TASK =>
Please repeat the entries below exactly as written, leaving out any images.

Start of MATERIALS PROVIDED

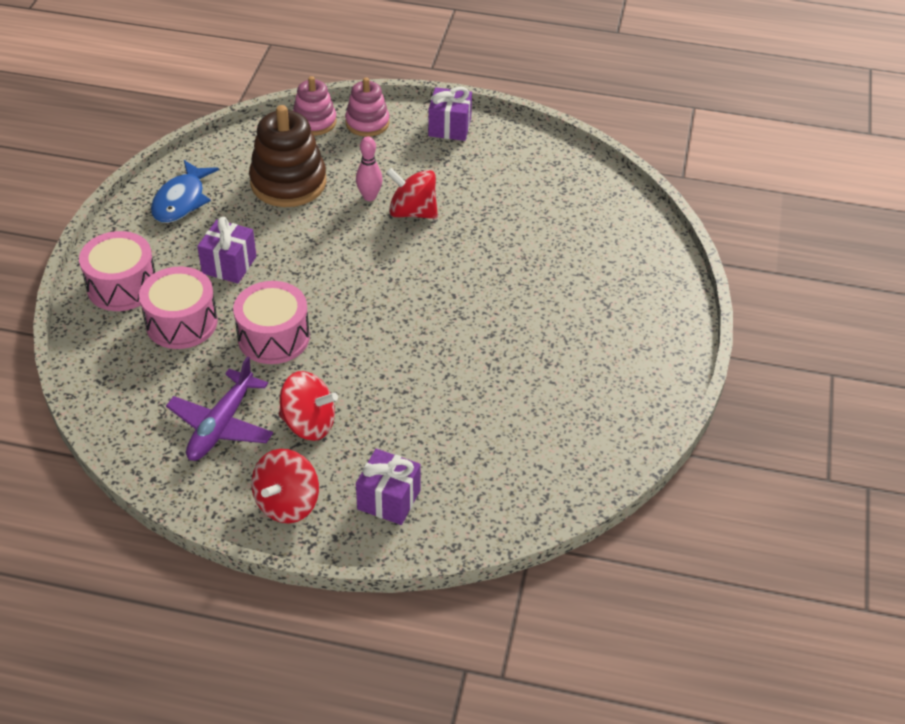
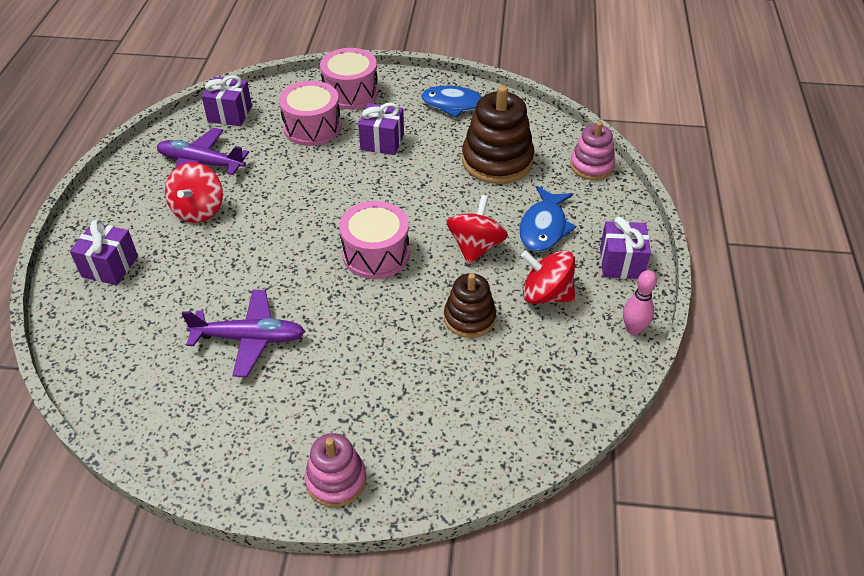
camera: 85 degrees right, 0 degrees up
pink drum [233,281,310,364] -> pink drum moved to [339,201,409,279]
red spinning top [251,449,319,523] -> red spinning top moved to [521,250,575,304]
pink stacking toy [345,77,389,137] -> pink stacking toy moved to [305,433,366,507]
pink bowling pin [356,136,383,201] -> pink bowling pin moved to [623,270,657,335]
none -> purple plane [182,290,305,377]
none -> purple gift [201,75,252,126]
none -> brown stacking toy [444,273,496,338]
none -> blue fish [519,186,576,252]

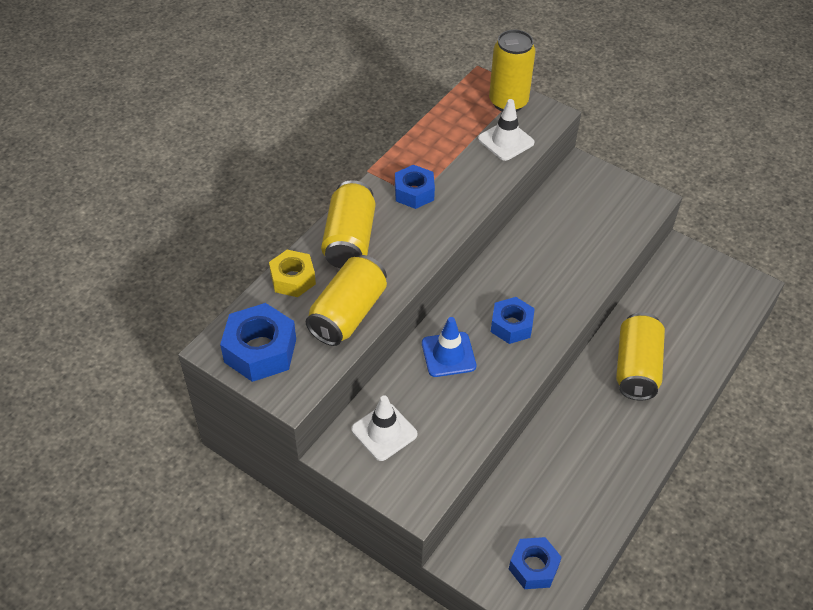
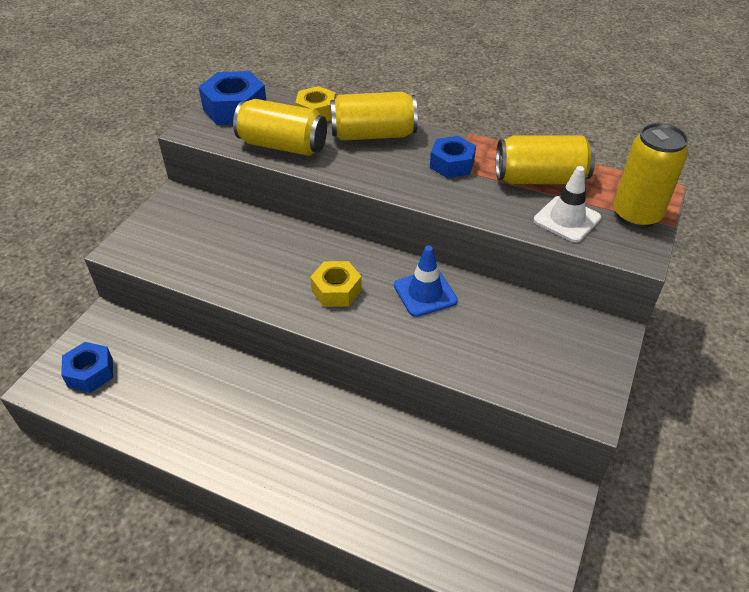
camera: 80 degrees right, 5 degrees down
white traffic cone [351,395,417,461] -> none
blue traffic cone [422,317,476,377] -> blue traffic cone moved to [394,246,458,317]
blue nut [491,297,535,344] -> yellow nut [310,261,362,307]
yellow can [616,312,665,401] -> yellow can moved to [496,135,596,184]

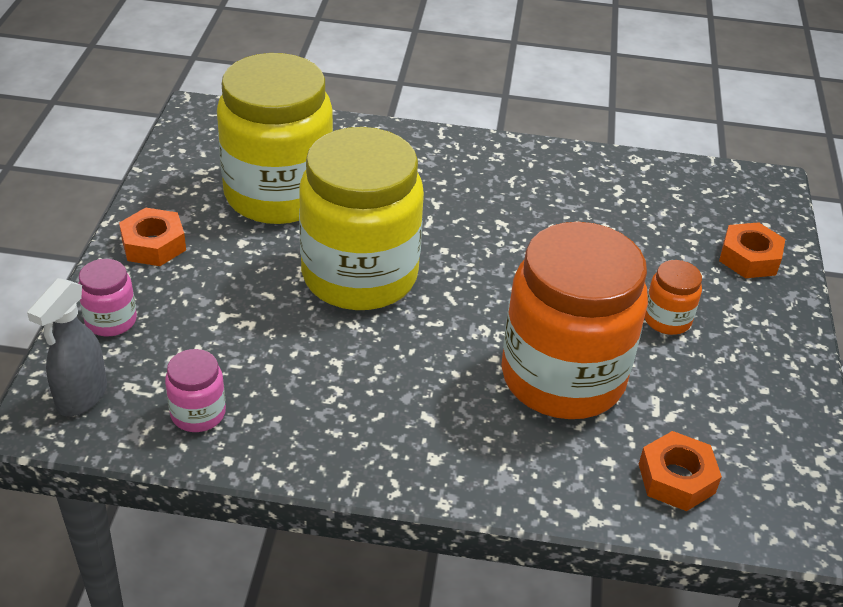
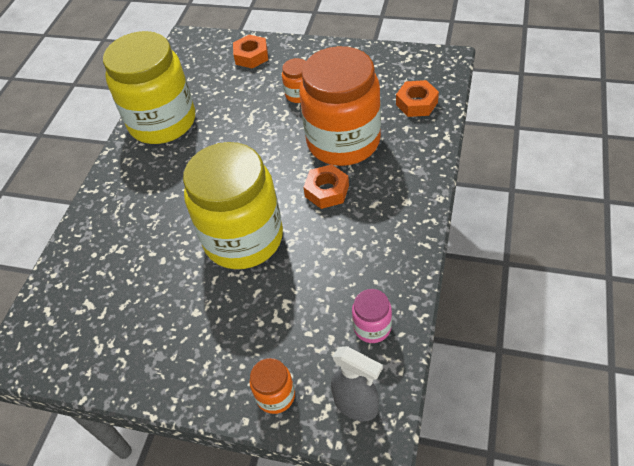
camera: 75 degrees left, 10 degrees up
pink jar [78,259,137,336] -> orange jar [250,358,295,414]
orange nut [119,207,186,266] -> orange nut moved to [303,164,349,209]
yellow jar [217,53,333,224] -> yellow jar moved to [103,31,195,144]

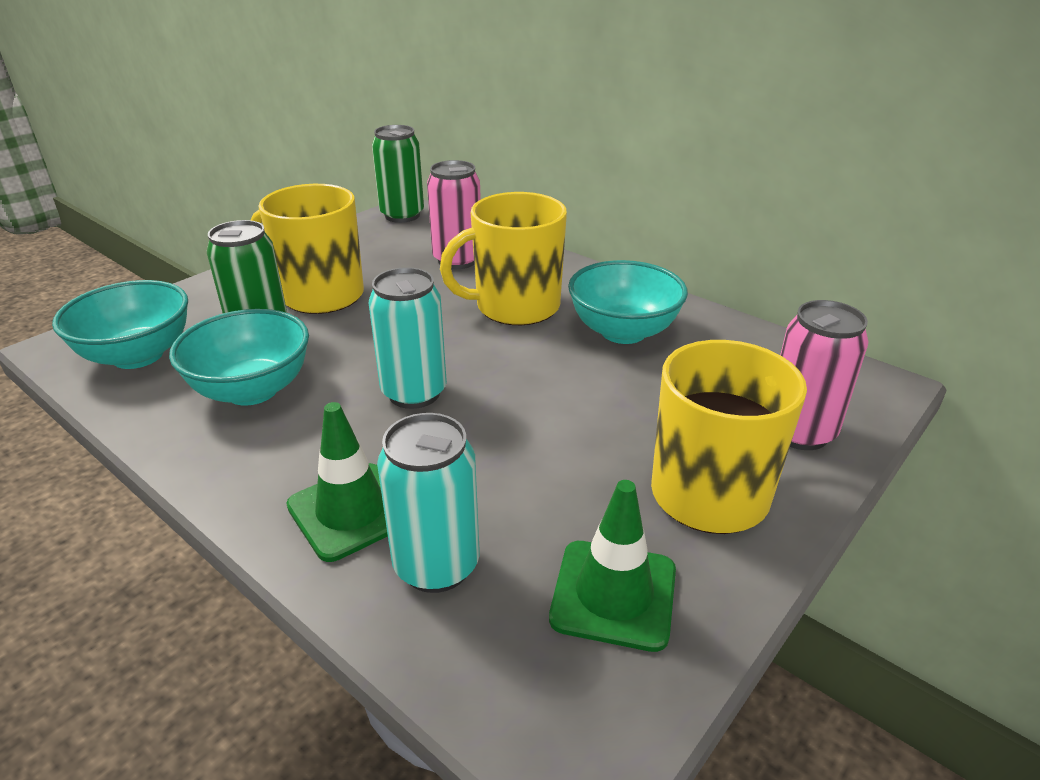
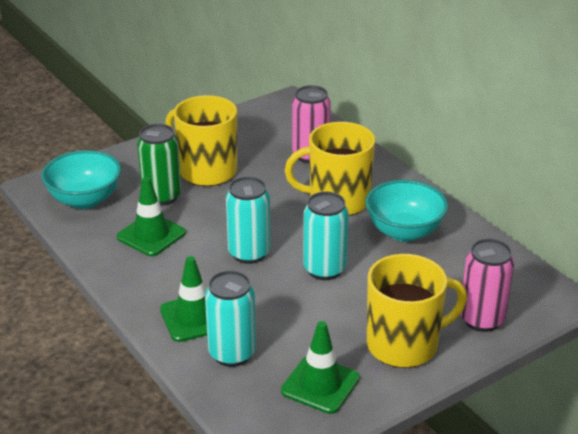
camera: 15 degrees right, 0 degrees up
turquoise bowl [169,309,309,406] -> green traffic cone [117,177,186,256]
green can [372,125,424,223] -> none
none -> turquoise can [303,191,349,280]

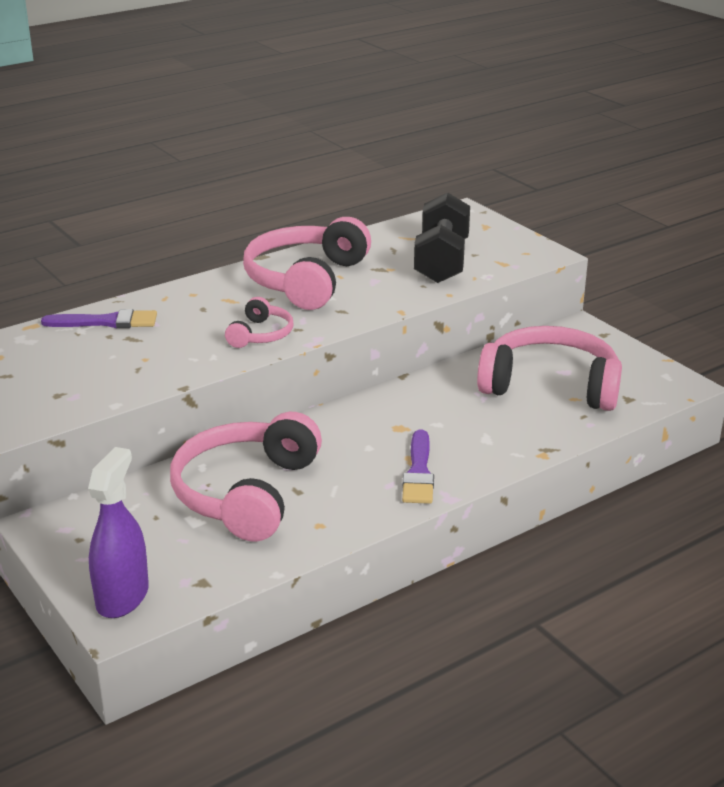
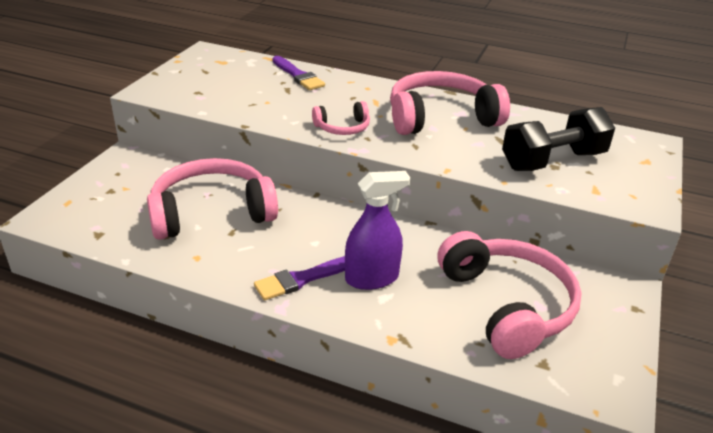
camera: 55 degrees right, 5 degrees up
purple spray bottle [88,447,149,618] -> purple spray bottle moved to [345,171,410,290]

End of MATERIALS PROVIDED

OUTPUT FOR THIS TASK =>
camera: 85 degrees right, 0 degrees up
pink drum [233,281,310,364] -> pink drum moved to [339,201,409,279]
red spinning top [251,449,319,523] -> red spinning top moved to [521,250,575,304]
pink stacking toy [345,77,389,137] -> pink stacking toy moved to [305,433,366,507]
pink bowling pin [356,136,383,201] -> pink bowling pin moved to [623,270,657,335]
none -> purple plane [182,290,305,377]
none -> purple gift [201,75,252,126]
none -> brown stacking toy [444,273,496,338]
none -> blue fish [519,186,576,252]

camera: 80 degrees right, 5 degrees down
white traffic cone [351,395,417,461] -> none
blue traffic cone [422,317,476,377] -> blue traffic cone moved to [394,246,458,317]
blue nut [491,297,535,344] -> yellow nut [310,261,362,307]
yellow can [616,312,665,401] -> yellow can moved to [496,135,596,184]

camera: 75 degrees left, 10 degrees up
pink jar [78,259,137,336] -> orange jar [250,358,295,414]
orange nut [119,207,186,266] -> orange nut moved to [303,164,349,209]
yellow jar [217,53,333,224] -> yellow jar moved to [103,31,195,144]

camera: 15 degrees right, 0 degrees up
turquoise bowl [169,309,309,406] -> green traffic cone [117,177,186,256]
green can [372,125,424,223] -> none
none -> turquoise can [303,191,349,280]

camera: 55 degrees right, 5 degrees up
purple spray bottle [88,447,149,618] -> purple spray bottle moved to [345,171,410,290]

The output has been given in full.